| Exercise objective |
Please reproduce the data exactly and omit the pictures.
(Supplied information)
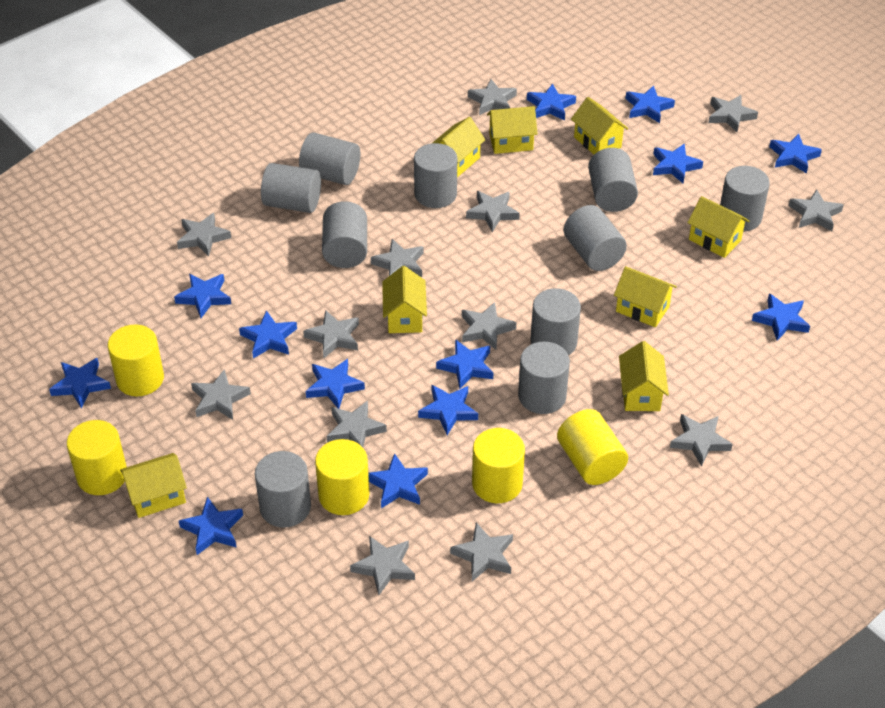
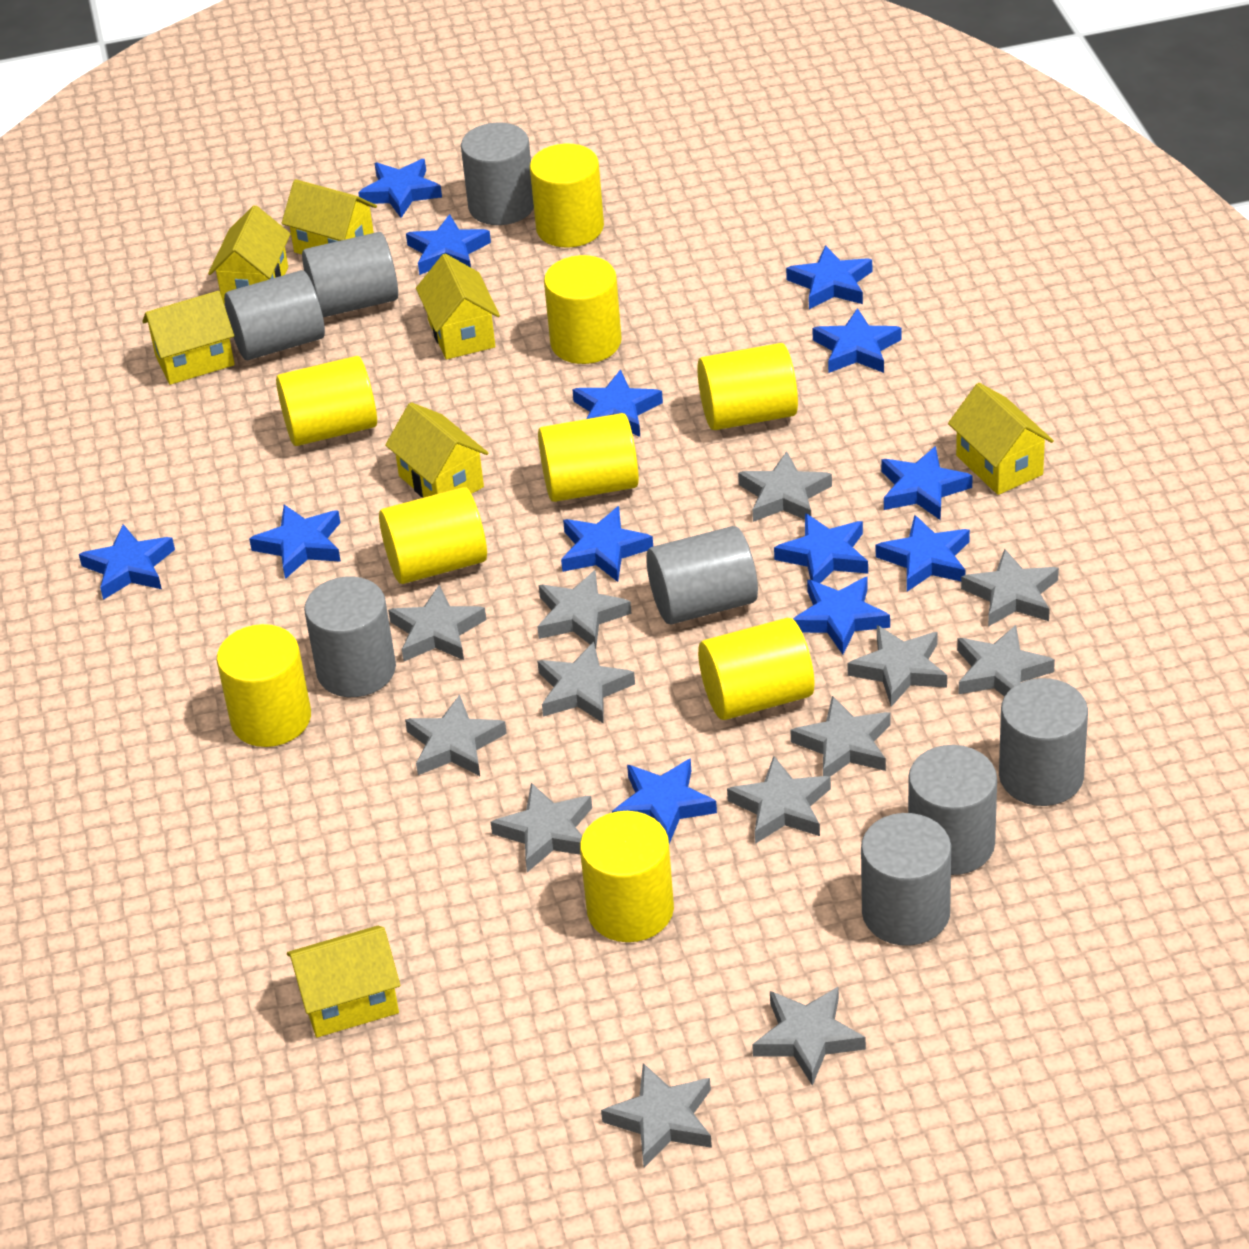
grey cylinder: 10 -> 8
yellow cylinder: 5 -> 9
yellow house: 8 -> 7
(End Supplied information)
| Completed exercise |
grey cylinder: 10 -> 8
yellow cylinder: 5 -> 9
yellow house: 8 -> 7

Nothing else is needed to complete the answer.